Revision tracking records:
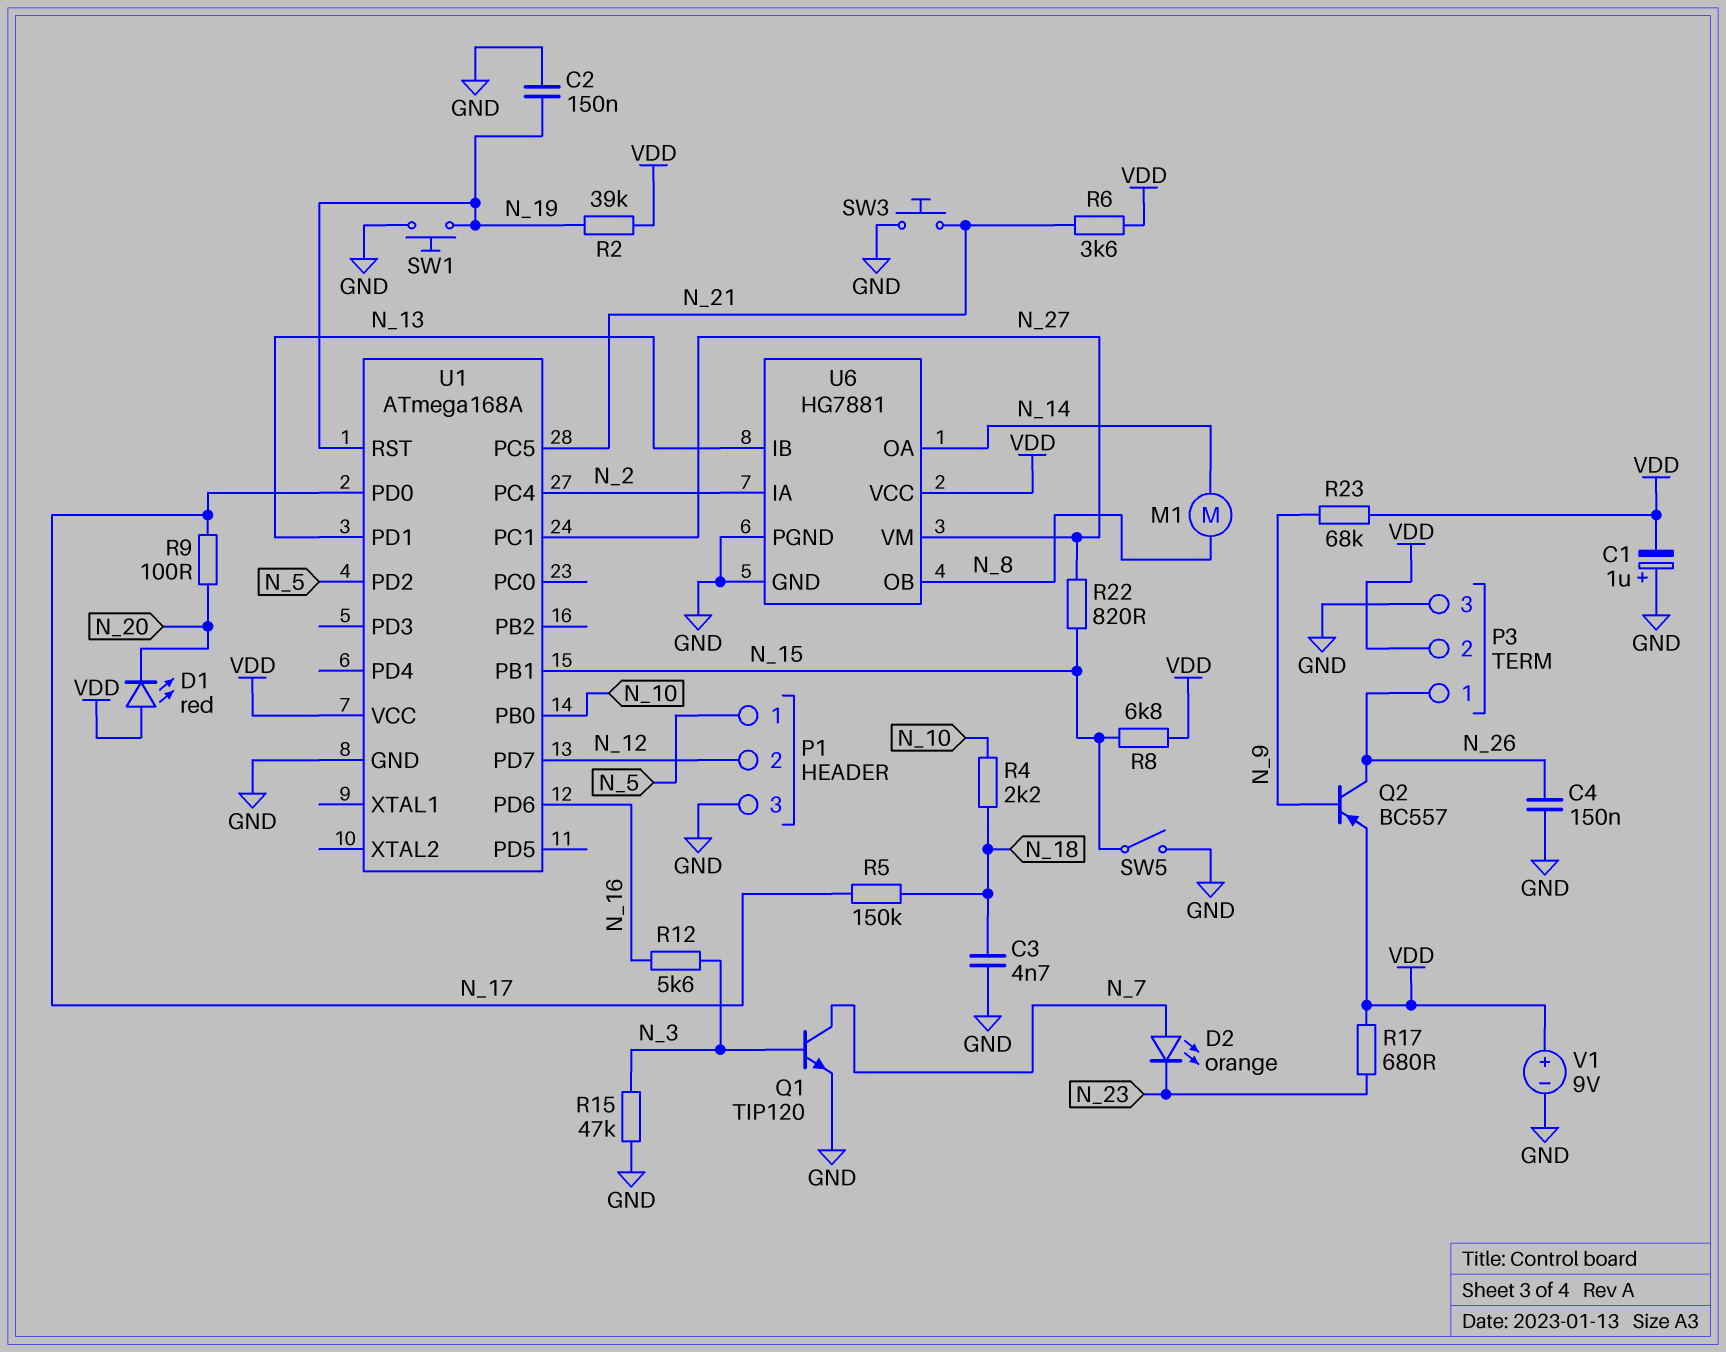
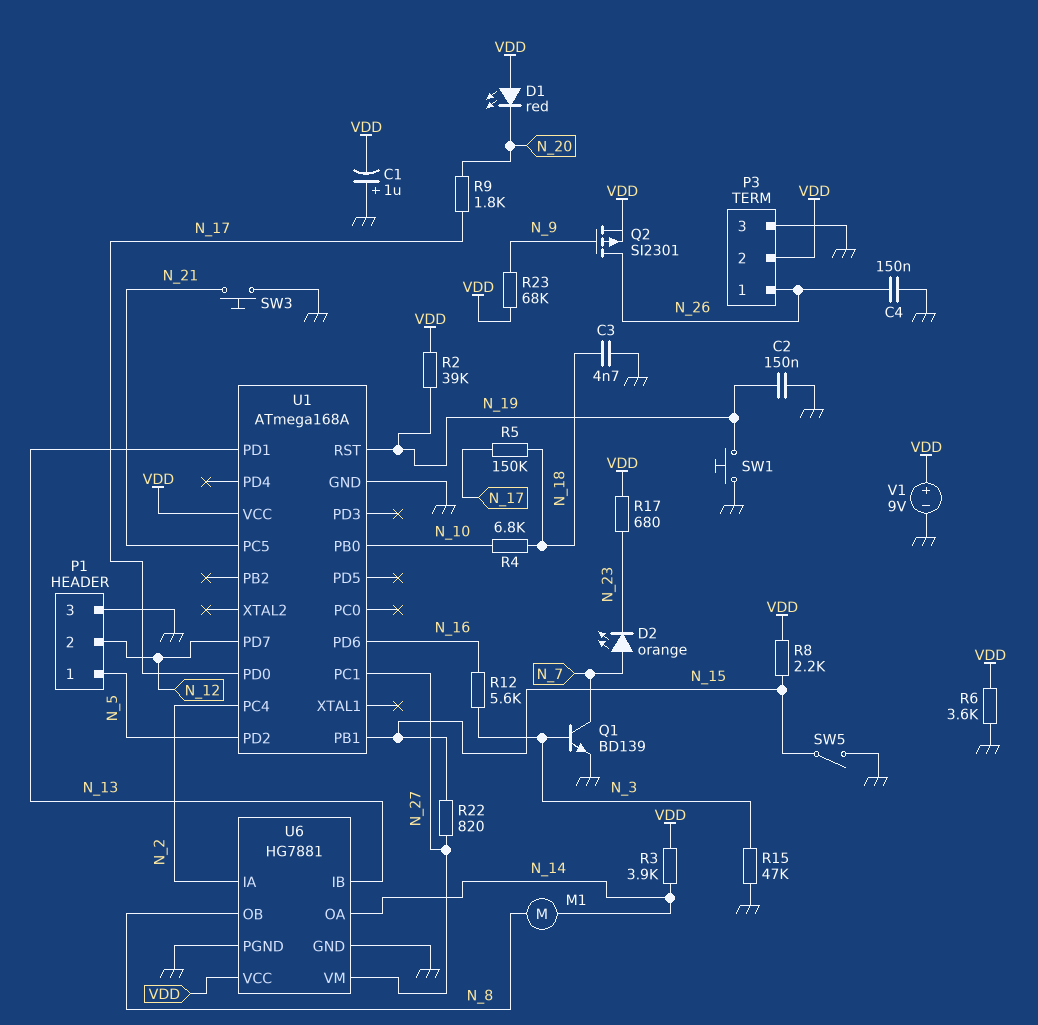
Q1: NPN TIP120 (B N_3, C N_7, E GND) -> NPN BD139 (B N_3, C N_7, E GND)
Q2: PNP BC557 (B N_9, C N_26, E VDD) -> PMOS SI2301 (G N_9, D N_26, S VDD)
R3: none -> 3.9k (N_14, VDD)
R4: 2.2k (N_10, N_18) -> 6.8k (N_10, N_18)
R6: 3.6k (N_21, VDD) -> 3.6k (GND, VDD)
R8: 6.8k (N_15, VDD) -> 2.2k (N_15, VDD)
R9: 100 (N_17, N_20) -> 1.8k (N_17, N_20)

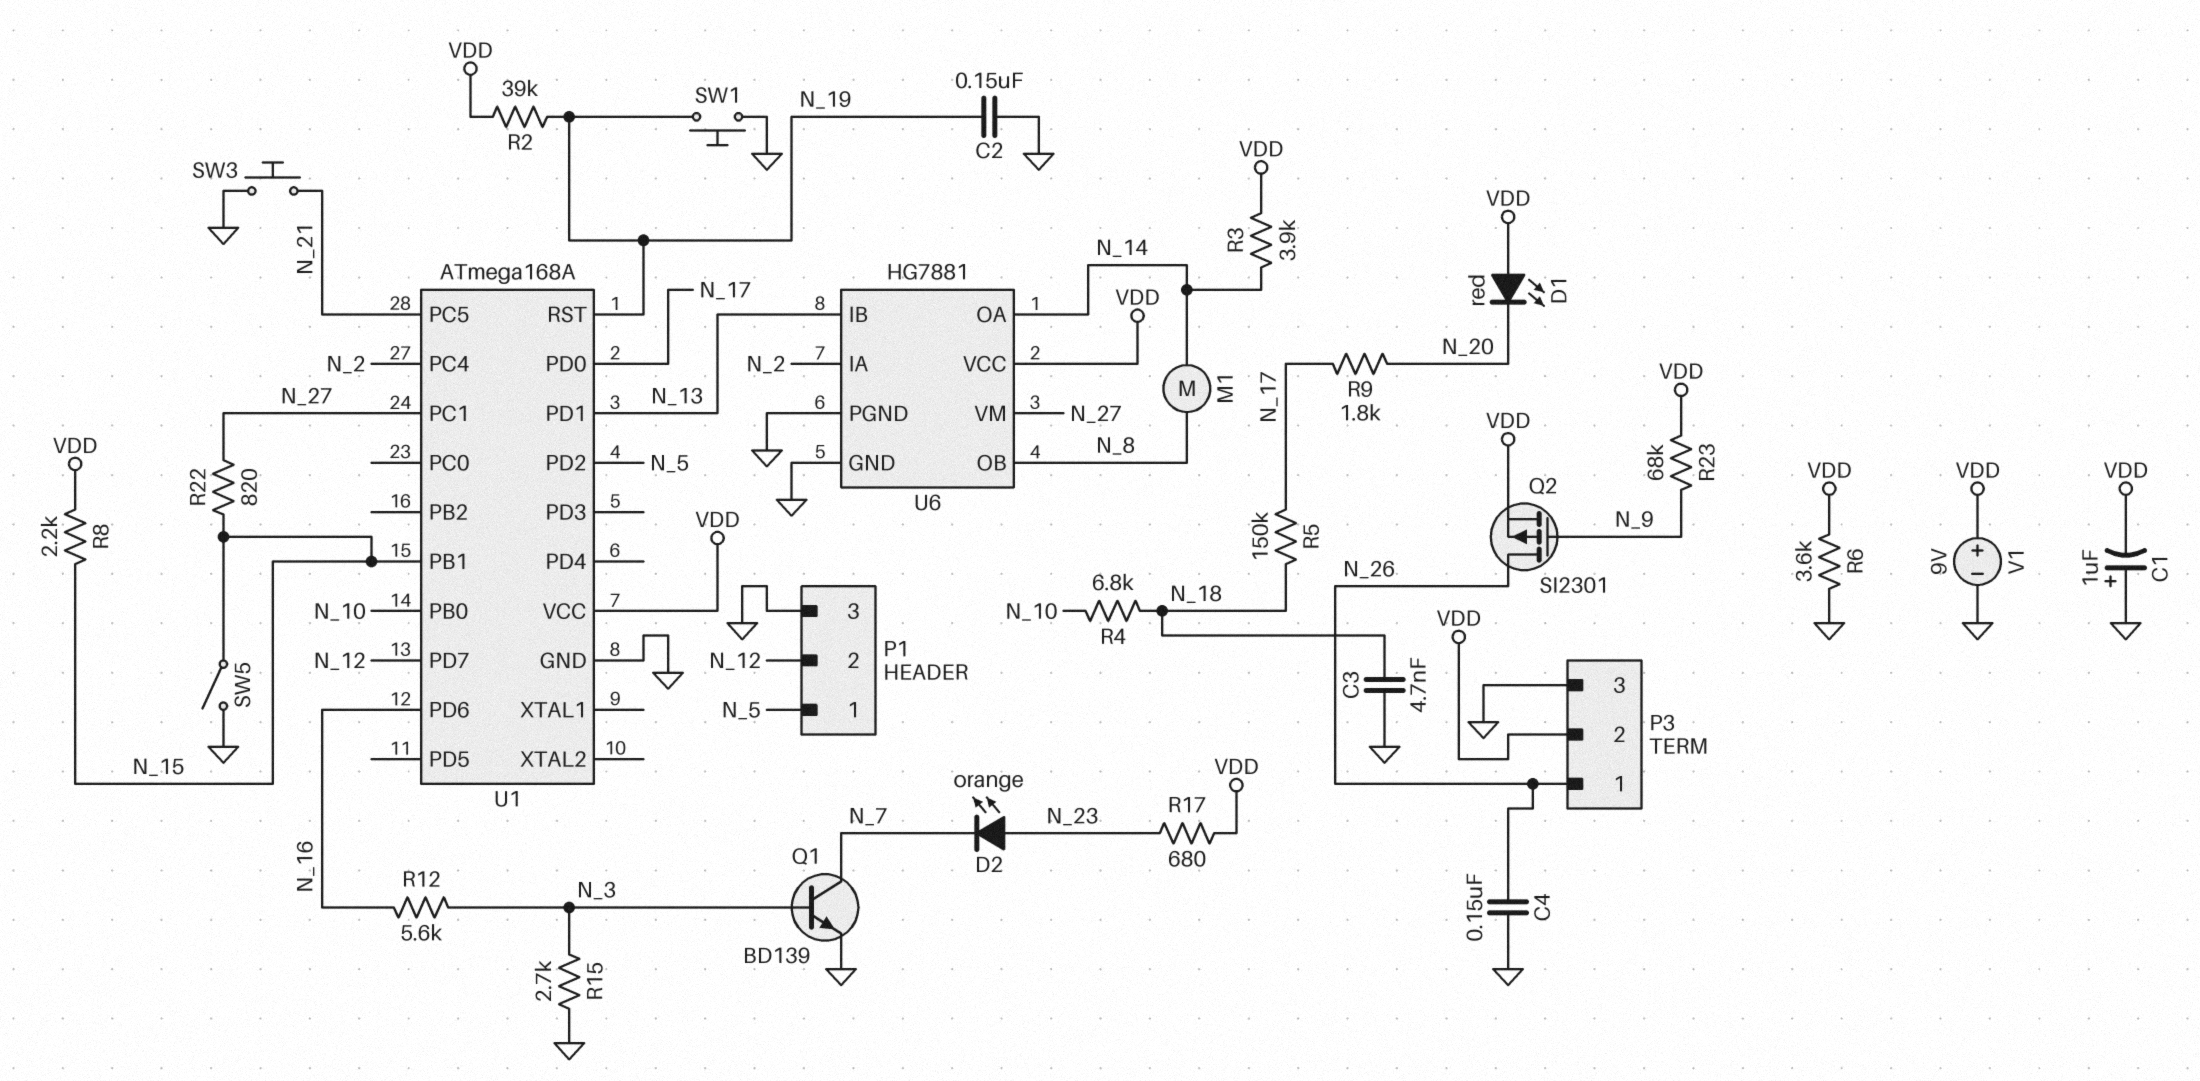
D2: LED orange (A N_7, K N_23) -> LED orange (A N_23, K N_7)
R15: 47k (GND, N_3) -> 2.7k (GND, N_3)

EXERCISE DIRECTIONS -
Your task is to retype all the entries exactly and leave out any pictures.

SOLUTION TO THIS TASK -
Q1: NPN TIP120 (B N_3, C N_7, E GND) -> NPN BD139 (B N_3, C N_7, E GND)
Q2: PNP BC557 (B N_9, C N_26, E VDD) -> PMOS SI2301 (G N_9, D N_26, S VDD)
R3: none -> 3.9k (N_14, VDD)
R4: 2.2k (N_10, N_18) -> 6.8k (N_10, N_18)
R6: 3.6k (N_21, VDD) -> 3.6k (GND, VDD)
R8: 6.8k (N_15, VDD) -> 2.2k (N_15, VDD)
R9: 100 (N_17, N_20) -> 1.8k (N_17, N_20)

D2: LED orange (A N_7, K N_23) -> LED orange (A N_23, K N_7)
R15: 47k (GND, N_3) -> 2.7k (GND, N_3)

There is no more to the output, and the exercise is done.